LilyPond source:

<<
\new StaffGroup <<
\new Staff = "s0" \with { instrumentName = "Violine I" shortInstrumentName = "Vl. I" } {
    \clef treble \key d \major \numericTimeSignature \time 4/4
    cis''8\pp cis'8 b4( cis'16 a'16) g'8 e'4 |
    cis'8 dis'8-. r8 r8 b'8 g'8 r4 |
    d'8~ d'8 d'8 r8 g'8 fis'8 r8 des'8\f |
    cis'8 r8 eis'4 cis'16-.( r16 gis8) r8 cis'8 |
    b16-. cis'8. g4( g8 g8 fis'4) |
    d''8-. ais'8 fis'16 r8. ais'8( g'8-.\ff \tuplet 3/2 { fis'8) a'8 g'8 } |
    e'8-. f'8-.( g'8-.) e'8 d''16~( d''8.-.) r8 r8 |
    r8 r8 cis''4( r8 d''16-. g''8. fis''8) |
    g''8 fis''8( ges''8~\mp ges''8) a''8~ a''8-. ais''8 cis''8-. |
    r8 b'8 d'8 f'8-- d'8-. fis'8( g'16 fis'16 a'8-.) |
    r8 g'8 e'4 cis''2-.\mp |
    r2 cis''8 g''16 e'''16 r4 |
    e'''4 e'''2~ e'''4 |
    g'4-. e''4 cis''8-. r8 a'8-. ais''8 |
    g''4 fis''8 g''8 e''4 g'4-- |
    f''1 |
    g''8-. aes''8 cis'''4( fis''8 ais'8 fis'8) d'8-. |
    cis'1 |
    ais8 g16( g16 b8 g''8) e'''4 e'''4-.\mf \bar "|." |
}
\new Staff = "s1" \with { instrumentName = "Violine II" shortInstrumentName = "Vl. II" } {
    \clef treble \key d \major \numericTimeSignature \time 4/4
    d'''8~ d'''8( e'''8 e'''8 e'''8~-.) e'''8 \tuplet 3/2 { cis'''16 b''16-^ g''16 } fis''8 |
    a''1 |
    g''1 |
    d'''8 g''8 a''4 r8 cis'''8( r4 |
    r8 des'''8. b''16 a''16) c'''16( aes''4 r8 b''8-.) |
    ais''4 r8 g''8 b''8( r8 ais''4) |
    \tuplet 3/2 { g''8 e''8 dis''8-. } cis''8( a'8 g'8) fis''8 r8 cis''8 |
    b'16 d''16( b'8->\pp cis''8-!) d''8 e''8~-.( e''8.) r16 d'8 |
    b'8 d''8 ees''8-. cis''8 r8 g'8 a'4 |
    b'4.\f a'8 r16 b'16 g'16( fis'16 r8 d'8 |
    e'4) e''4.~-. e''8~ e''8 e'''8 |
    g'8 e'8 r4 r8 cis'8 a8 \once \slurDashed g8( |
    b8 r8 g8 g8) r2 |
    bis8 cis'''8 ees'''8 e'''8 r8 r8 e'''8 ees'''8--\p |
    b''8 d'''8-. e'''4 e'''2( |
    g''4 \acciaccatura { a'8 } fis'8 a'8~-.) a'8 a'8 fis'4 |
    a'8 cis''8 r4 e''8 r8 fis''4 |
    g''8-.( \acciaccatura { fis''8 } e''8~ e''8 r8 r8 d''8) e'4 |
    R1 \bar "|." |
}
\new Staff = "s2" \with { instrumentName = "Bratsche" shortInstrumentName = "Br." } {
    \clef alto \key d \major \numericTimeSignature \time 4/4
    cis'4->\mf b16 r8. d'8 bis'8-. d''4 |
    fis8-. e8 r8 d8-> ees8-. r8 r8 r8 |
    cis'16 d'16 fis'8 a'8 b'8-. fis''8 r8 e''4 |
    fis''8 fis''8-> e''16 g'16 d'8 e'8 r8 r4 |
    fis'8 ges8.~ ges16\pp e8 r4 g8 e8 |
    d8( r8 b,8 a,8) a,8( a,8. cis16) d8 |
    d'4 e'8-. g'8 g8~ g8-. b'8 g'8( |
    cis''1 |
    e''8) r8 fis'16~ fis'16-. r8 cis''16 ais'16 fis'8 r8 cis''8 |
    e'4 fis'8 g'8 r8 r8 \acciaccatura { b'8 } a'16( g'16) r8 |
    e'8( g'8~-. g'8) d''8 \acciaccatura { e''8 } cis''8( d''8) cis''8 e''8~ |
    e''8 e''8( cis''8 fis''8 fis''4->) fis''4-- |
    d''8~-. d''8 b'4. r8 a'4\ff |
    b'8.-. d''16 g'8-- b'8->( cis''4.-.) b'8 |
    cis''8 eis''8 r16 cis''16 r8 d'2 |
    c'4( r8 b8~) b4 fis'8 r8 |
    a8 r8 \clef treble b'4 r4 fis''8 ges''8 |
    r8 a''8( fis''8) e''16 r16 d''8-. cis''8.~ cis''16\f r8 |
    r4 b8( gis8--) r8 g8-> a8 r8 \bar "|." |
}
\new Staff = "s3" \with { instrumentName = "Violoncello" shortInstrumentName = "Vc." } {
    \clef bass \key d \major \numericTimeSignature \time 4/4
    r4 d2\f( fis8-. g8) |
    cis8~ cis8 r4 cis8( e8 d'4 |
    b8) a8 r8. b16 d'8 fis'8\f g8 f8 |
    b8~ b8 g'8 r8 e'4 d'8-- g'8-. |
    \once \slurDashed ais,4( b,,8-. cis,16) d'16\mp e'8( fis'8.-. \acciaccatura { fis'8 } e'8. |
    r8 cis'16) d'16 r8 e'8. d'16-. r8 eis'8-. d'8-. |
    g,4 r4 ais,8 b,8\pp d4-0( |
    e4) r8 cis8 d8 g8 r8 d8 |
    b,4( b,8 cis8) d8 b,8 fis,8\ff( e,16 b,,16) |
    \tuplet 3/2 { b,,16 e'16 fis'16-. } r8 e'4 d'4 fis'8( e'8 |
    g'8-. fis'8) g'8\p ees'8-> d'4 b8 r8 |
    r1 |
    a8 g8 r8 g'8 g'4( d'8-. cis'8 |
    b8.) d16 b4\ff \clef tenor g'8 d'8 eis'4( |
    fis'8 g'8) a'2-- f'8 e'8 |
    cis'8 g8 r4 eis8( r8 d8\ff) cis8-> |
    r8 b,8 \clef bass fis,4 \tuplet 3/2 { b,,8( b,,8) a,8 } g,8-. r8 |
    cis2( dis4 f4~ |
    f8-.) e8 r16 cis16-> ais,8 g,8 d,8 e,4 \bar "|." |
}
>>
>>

###

§ **What you should do**
Extract every line of the records that contains the word "major".

§ **Final result**
    \clef treble \key d \major \numericTimeSignature \time 4/4
    \clef treble \key d \major \numericTimeSignature \time 4/4
    \clef alto \key d \major \numericTimeSignature \time 4/4
    \clef bass \key d \major \numericTimeSignature \time 4/4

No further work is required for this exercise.